- **TASK**
Scan the lines below for "brick" and copy the matches.

- **MATERIAL FOR THE TASK**
──────
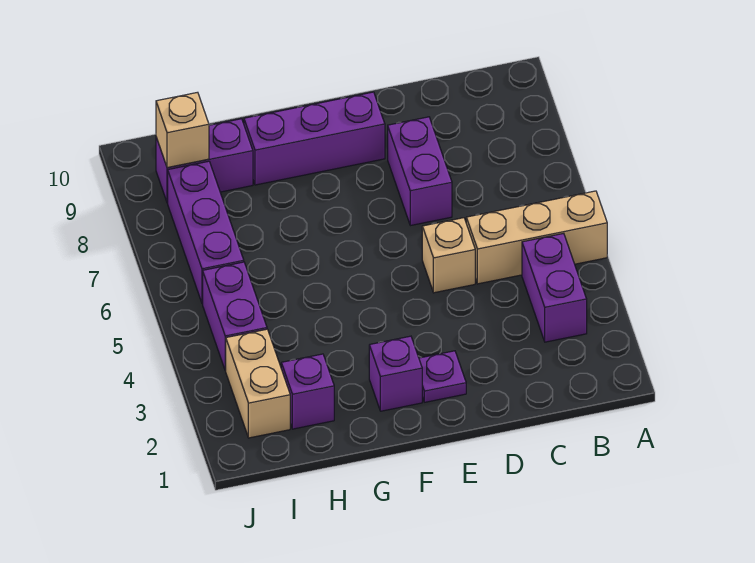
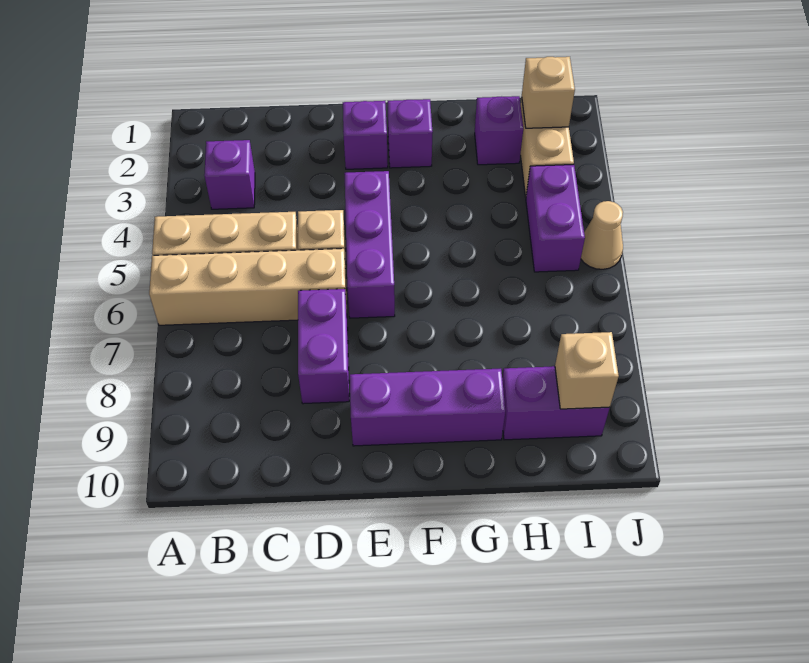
none -> tan 1x4 brick [149,249,347,325]
purple 1x2 brick [522,233,587,342] -> purple 1x1 brick [204,140,255,209]
purple 1x1 plate [419,351,466,402] -> purple 1x1 brick [343,101,388,169]
none -> tan 1x1 brick [522,57,575,128]
purple 1x3 brick [168,161,244,304] -> purple 1x3 brick moved to [345,171,395,318]
none -> tan 1x1 cone [581,201,623,269]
──────
- **WRITTEN RESPONSE**
none -> tan 1x4 brick [149,249,347,325]
purple 1x2 brick [522,233,587,342] -> purple 1x1 brick [204,140,255,209]
purple 1x1 plate [419,351,466,402] -> purple 1x1 brick [343,101,388,169]
none -> tan 1x1 brick [522,57,575,128]
purple 1x3 brick [168,161,244,304] -> purple 1x3 brick moved to [345,171,395,318]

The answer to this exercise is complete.